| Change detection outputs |
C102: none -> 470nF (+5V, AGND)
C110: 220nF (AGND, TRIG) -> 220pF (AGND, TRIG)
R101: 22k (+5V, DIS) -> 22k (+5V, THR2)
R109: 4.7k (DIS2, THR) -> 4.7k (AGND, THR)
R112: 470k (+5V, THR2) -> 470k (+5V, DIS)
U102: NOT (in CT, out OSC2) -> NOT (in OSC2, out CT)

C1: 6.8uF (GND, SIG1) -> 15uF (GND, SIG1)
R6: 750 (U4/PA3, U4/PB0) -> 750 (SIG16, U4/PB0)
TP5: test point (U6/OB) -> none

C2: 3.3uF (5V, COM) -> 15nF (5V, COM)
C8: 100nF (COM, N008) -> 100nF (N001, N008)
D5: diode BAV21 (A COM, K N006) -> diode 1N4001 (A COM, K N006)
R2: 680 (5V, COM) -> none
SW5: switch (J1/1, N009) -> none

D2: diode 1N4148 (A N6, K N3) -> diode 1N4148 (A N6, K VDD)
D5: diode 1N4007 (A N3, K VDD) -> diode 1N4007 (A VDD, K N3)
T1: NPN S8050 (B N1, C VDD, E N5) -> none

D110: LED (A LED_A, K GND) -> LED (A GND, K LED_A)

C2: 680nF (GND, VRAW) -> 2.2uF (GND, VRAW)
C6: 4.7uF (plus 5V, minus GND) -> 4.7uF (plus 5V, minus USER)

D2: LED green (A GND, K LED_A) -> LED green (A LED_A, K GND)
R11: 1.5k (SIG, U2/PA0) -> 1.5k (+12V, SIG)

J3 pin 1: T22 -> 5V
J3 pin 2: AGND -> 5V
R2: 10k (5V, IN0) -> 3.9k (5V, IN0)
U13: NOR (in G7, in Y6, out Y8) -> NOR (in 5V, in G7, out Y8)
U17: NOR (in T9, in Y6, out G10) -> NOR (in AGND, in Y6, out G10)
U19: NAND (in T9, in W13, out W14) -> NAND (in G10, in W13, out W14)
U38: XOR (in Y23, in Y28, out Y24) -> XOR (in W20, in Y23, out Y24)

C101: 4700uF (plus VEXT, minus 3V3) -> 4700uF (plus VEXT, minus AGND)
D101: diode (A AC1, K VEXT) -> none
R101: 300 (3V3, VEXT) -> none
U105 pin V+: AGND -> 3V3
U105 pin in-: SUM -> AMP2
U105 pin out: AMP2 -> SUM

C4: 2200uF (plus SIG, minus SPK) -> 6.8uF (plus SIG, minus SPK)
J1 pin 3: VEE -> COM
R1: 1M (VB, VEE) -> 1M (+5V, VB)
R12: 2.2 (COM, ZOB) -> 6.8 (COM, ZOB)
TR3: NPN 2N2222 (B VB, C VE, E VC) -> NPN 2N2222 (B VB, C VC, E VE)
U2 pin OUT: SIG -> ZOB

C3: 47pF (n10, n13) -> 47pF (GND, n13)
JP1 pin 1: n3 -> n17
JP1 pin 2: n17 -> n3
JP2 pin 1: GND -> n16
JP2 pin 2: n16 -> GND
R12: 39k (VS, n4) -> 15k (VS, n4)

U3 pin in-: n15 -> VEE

| Activity |
Each record above should be restated word for word.

| Finished exercise |
C102: none -> 470nF (+5V, AGND)
C110: 220nF (AGND, TRIG) -> 220pF (AGND, TRIG)
R101: 22k (+5V, DIS) -> 22k (+5V, THR2)
R109: 4.7k (DIS2, THR) -> 4.7k (AGND, THR)
R112: 470k (+5V, THR2) -> 470k (+5V, DIS)
U102: NOT (in CT, out OSC2) -> NOT (in OSC2, out CT)

C1: 6.8uF (GND, SIG1) -> 15uF (GND, SIG1)
R6: 750 (U4/PA3, U4/PB0) -> 750 (SIG16, U4/PB0)
TP5: test point (U6/OB) -> none

C2: 3.3uF (5V, COM) -> 15nF (5V, COM)
C8: 100nF (COM, N008) -> 100nF (N001, N008)
D5: diode BAV21 (A COM, K N006) -> diode 1N4001 (A COM, K N006)
R2: 680 (5V, COM) -> none
SW5: switch (J1/1, N009) -> none

D2: diode 1N4148 (A N6, K N3) -> diode 1N4148 (A N6, K VDD)
D5: diode 1N4007 (A N3, K VDD) -> diode 1N4007 (A VDD, K N3)
T1: NPN S8050 (B N1, C VDD, E N5) -> none

D110: LED (A LED_A, K GND) -> LED (A GND, K LED_A)

C2: 680nF (GND, VRAW) -> 2.2uF (GND, VRAW)
C6: 4.7uF (plus 5V, minus GND) -> 4.7uF (plus 5V, minus USER)

D2: LED green (A GND, K LED_A) -> LED green (A LED_A, K GND)
R11: 1.5k (SIG, U2/PA0) -> 1.5k (+12V, SIG)

J3 pin 1: T22 -> 5V
J3 pin 2: AGND -> 5V
R2: 10k (5V, IN0) -> 3.9k (5V, IN0)
U13: NOR (in G7, in Y6, out Y8) -> NOR (in 5V, in G7, out Y8)
U17: NOR (in T9, in Y6, out G10) -> NOR (in AGND, in Y6, out G10)
U19: NAND (in T9, in W13, out W14) -> NAND (in G10, in W13, out W14)
U38: XOR (in Y23, in Y28, out Y24) -> XOR (in W20, in Y23, out Y24)

C101: 4700uF (plus VEXT, minus 3V3) -> 4700uF (plus VEXT, minus AGND)
D101: diode (A AC1, K VEXT) -> none
R101: 300 (3V3, VEXT) -> none
U105 pin V+: AGND -> 3V3
U105 pin in-: SUM -> AMP2
U105 pin out: AMP2 -> SUM

C4: 2200uF (plus SIG, minus SPK) -> 6.8uF (plus SIG, minus SPK)
J1 pin 3: VEE -> COM
R1: 1M (VB, VEE) -> 1M (+5V, VB)
R12: 2.2 (COM, ZOB) -> 6.8 (COM, ZOB)
TR3: NPN 2N2222 (B VB, C VE, E VC) -> NPN 2N2222 (B VB, C VC, E VE)
U2 pin OUT: SIG -> ZOB

C3: 47pF (n10, n13) -> 47pF (GND, n13)
JP1 pin 1: n3 -> n17
JP1 pin 2: n17 -> n3
JP2 pin 1: GND -> n16
JP2 pin 2: n16 -> GND
R12: 39k (VS, n4) -> 15k (VS, n4)

U3 pin in-: n15 -> VEE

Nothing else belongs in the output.